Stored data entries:
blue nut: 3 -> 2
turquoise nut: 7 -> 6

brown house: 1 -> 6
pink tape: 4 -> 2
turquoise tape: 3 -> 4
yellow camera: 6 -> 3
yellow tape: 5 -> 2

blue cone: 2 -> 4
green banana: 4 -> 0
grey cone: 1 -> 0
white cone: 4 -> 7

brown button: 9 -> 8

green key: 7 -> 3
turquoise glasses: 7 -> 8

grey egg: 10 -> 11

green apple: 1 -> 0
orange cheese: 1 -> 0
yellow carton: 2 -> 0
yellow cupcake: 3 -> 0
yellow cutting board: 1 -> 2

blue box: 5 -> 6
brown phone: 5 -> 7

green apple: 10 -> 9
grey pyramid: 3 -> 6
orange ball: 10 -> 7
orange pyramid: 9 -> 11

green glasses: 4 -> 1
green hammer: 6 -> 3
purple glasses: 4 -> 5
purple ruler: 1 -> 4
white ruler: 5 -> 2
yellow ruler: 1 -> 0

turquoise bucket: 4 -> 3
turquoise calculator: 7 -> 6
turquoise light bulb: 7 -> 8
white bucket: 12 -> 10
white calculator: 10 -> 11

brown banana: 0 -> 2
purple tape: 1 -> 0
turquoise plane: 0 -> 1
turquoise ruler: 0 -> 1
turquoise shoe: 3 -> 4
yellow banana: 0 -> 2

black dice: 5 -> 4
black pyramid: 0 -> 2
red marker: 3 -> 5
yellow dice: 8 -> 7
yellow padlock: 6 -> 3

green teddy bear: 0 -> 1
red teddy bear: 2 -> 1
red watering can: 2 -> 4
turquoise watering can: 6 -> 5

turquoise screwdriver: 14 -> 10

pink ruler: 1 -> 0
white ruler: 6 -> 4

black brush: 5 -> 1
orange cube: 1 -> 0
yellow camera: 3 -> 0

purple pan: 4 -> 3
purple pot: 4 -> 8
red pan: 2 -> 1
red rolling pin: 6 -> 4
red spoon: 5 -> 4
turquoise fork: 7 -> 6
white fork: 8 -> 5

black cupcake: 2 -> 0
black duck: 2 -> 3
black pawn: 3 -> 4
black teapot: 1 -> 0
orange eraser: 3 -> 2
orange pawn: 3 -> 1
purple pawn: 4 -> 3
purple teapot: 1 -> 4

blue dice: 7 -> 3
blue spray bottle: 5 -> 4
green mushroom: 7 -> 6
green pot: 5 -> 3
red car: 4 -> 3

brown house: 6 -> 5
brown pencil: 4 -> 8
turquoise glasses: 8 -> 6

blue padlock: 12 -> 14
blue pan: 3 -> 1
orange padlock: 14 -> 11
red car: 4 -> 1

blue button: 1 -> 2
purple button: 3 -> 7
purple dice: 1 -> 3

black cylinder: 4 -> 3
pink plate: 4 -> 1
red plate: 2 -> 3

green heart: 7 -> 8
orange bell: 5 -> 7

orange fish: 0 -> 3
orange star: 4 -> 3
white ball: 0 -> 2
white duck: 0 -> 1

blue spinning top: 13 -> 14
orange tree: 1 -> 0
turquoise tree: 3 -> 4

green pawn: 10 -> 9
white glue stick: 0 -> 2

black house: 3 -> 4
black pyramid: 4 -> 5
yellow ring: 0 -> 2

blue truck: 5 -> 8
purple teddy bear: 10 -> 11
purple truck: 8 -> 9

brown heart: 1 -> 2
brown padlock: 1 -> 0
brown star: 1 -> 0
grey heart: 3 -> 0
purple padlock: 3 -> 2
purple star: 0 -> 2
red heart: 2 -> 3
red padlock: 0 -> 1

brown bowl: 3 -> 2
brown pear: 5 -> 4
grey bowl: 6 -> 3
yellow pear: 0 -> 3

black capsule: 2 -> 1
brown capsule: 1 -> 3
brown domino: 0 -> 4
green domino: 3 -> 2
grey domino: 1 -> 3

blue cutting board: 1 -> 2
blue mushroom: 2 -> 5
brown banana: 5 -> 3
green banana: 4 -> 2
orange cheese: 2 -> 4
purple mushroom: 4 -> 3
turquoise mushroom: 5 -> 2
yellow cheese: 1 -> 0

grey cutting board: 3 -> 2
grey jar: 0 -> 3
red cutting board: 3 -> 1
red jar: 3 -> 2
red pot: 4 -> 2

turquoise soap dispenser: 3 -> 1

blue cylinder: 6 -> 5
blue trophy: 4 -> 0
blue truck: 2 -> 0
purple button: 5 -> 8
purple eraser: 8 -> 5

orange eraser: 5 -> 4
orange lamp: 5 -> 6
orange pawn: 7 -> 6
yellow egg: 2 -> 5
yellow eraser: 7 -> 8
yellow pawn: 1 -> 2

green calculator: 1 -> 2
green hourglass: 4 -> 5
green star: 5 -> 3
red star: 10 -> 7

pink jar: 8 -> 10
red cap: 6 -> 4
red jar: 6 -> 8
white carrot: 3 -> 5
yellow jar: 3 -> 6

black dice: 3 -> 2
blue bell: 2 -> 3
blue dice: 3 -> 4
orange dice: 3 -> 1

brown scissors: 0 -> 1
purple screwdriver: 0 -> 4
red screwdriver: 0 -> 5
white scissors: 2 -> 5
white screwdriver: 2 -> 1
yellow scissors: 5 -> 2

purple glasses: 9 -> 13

[What needs to be done]
A verbatim copy of all the records is required. Write it out in full.

[Response box]
blue nut: 3 -> 2
turquoise nut: 7 -> 6

brown house: 1 -> 6
pink tape: 4 -> 2
turquoise tape: 3 -> 4
yellow camera: 6 -> 3
yellow tape: 5 -> 2

blue cone: 2 -> 4
green banana: 4 -> 0
grey cone: 1 -> 0
white cone: 4 -> 7

brown button: 9 -> 8

green key: 7 -> 3
turquoise glasses: 7 -> 8

grey egg: 10 -> 11

green apple: 1 -> 0
orange cheese: 1 -> 0
yellow carton: 2 -> 0
yellow cupcake: 3 -> 0
yellow cutting board: 1 -> 2

blue box: 5 -> 6
brown phone: 5 -> 7

green apple: 10 -> 9
grey pyramid: 3 -> 6
orange ball: 10 -> 7
orange pyramid: 9 -> 11

green glasses: 4 -> 1
green hammer: 6 -> 3
purple glasses: 4 -> 5
purple ruler: 1 -> 4
white ruler: 5 -> 2
yellow ruler: 1 -> 0

turquoise bucket: 4 -> 3
turquoise calculator: 7 -> 6
turquoise light bulb: 7 -> 8
white bucket: 12 -> 10
white calculator: 10 -> 11

brown banana: 0 -> 2
purple tape: 1 -> 0
turquoise plane: 0 -> 1
turquoise ruler: 0 -> 1
turquoise shoe: 3 -> 4
yellow banana: 0 -> 2

black dice: 5 -> 4
black pyramid: 0 -> 2
red marker: 3 -> 5
yellow dice: 8 -> 7
yellow padlock: 6 -> 3

green teddy bear: 0 -> 1
red teddy bear: 2 -> 1
red watering can: 2 -> 4
turquoise watering can: 6 -> 5

turquoise screwdriver: 14 -> 10

pink ruler: 1 -> 0
white ruler: 6 -> 4

black brush: 5 -> 1
orange cube: 1 -> 0
yellow camera: 3 -> 0

purple pan: 4 -> 3
purple pot: 4 -> 8
red pan: 2 -> 1
red rolling pin: 6 -> 4
red spoon: 5 -> 4
turquoise fork: 7 -> 6
white fork: 8 -> 5

black cupcake: 2 -> 0
black duck: 2 -> 3
black pawn: 3 -> 4
black teapot: 1 -> 0
orange eraser: 3 -> 2
orange pawn: 3 -> 1
purple pawn: 4 -> 3
purple teapot: 1 -> 4

blue dice: 7 -> 3
blue spray bottle: 5 -> 4
green mushroom: 7 -> 6
green pot: 5 -> 3
red car: 4 -> 3

brown house: 6 -> 5
brown pencil: 4 -> 8
turquoise glasses: 8 -> 6

blue padlock: 12 -> 14
blue pan: 3 -> 1
orange padlock: 14 -> 11
red car: 4 -> 1

blue button: 1 -> 2
purple button: 3 -> 7
purple dice: 1 -> 3

black cylinder: 4 -> 3
pink plate: 4 -> 1
red plate: 2 -> 3

green heart: 7 -> 8
orange bell: 5 -> 7

orange fish: 0 -> 3
orange star: 4 -> 3
white ball: 0 -> 2
white duck: 0 -> 1

blue spinning top: 13 -> 14
orange tree: 1 -> 0
turquoise tree: 3 -> 4

green pawn: 10 -> 9
white glue stick: 0 -> 2

black house: 3 -> 4
black pyramid: 4 -> 5
yellow ring: 0 -> 2

blue truck: 5 -> 8
purple teddy bear: 10 -> 11
purple truck: 8 -> 9

brown heart: 1 -> 2
brown padlock: 1 -> 0
brown star: 1 -> 0
grey heart: 3 -> 0
purple padlock: 3 -> 2
purple star: 0 -> 2
red heart: 2 -> 3
red padlock: 0 -> 1

brown bowl: 3 -> 2
brown pear: 5 -> 4
grey bowl: 6 -> 3
yellow pear: 0 -> 3

black capsule: 2 -> 1
brown capsule: 1 -> 3
brown domino: 0 -> 4
green domino: 3 -> 2
grey domino: 1 -> 3

blue cutting board: 1 -> 2
blue mushroom: 2 -> 5
brown banana: 5 -> 3
green banana: 4 -> 2
orange cheese: 2 -> 4
purple mushroom: 4 -> 3
turquoise mushroom: 5 -> 2
yellow cheese: 1 -> 0

grey cutting board: 3 -> 2
grey jar: 0 -> 3
red cutting board: 3 -> 1
red jar: 3 -> 2
red pot: 4 -> 2

turquoise soap dispenser: 3 -> 1

blue cylinder: 6 -> 5
blue trophy: 4 -> 0
blue truck: 2 -> 0
purple button: 5 -> 8
purple eraser: 8 -> 5

orange eraser: 5 -> 4
orange lamp: 5 -> 6
orange pawn: 7 -> 6
yellow egg: 2 -> 5
yellow eraser: 7 -> 8
yellow pawn: 1 -> 2

green calculator: 1 -> 2
green hourglass: 4 -> 5
green star: 5 -> 3
red star: 10 -> 7

pink jar: 8 -> 10
red cap: 6 -> 4
red jar: 6 -> 8
white carrot: 3 -> 5
yellow jar: 3 -> 6

black dice: 3 -> 2
blue bell: 2 -> 3
blue dice: 3 -> 4
orange dice: 3 -> 1

brown scissors: 0 -> 1
purple screwdriver: 0 -> 4
red screwdriver: 0 -> 5
white scissors: 2 -> 5
white screwdriver: 2 -> 1
yellow scissors: 5 -> 2

purple glasses: 9 -> 13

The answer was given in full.